**INSTRUCTIONS FOR THE TASK:** Retrieve every line from the records in which the word "pink" occurs.
··· INFORMATION SUPPLIED ···
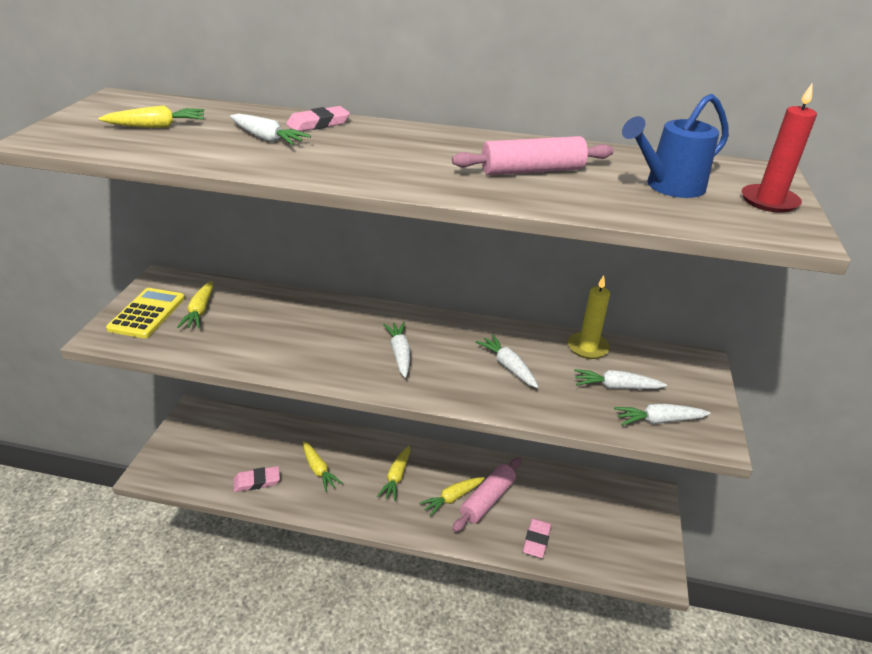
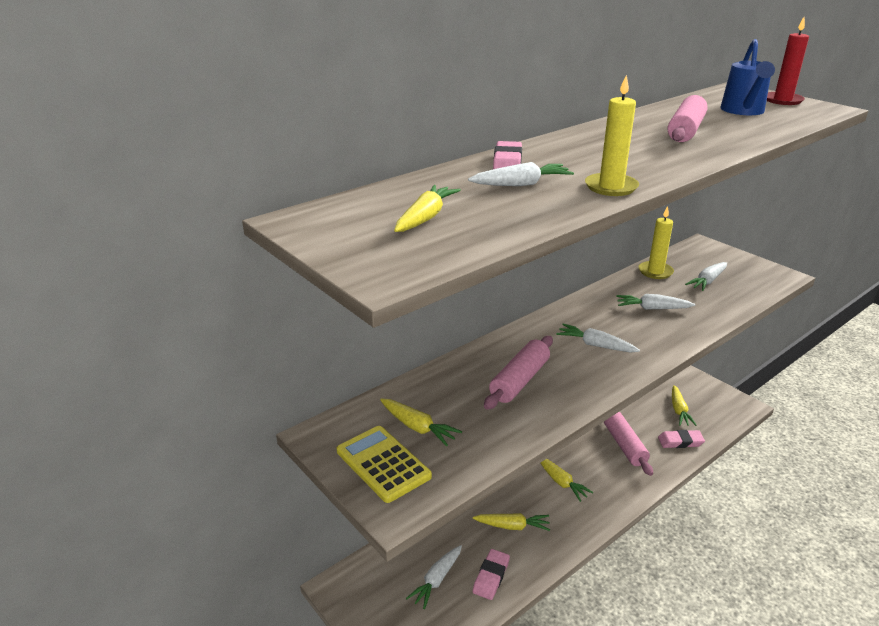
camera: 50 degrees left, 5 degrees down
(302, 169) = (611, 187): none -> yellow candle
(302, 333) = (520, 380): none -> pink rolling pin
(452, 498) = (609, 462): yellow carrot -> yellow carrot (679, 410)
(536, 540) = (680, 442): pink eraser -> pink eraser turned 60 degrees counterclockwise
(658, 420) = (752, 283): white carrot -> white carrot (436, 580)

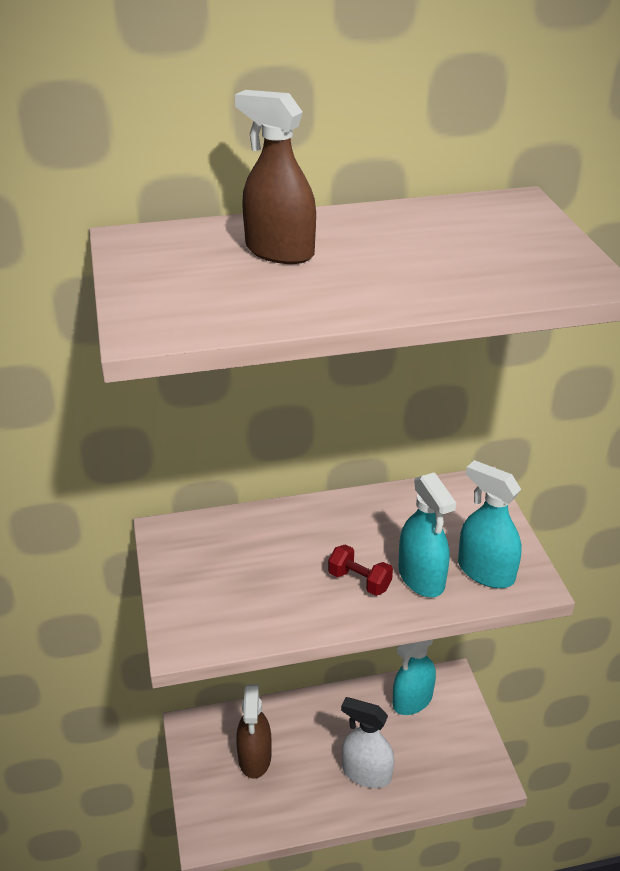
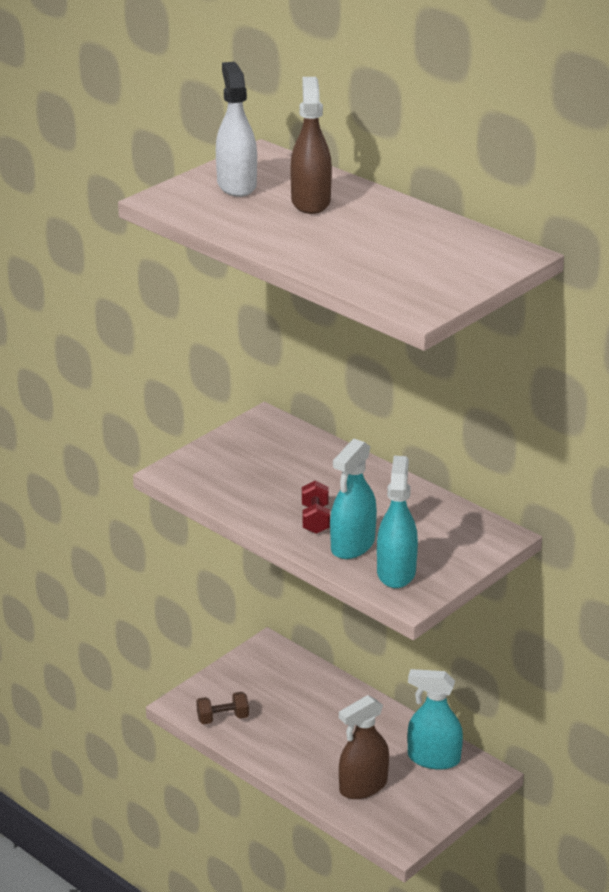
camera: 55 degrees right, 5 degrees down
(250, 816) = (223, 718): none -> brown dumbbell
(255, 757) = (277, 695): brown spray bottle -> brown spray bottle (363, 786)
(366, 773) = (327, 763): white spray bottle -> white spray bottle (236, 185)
···
··· INFORMATION SUPPLIED ···
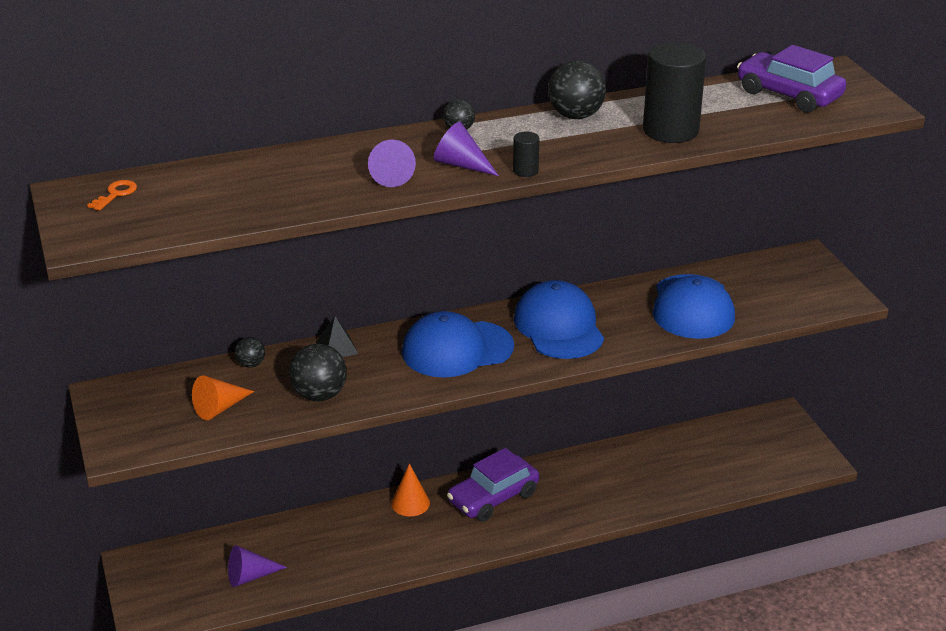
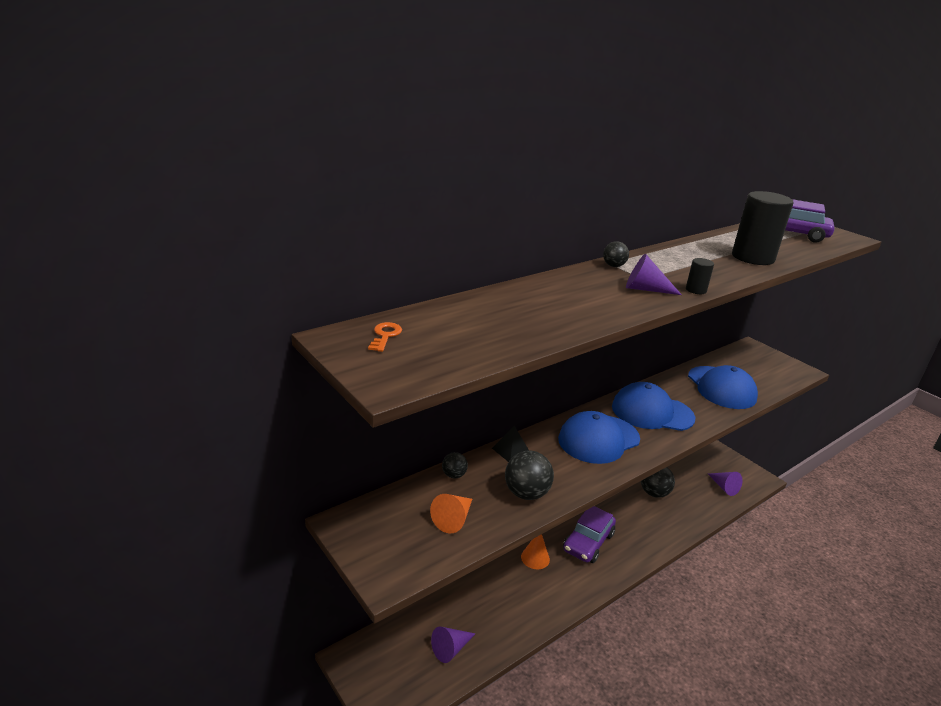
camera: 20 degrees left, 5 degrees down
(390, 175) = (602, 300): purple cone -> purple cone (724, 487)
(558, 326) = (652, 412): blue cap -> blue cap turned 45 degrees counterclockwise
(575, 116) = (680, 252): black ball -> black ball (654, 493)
···
**TASK RESULT:**
(302, 333) = (520, 380): none -> pink rolling pin
(536, 540) = (680, 442): pink eraser -> pink eraser turned 60 degrees counterclockwise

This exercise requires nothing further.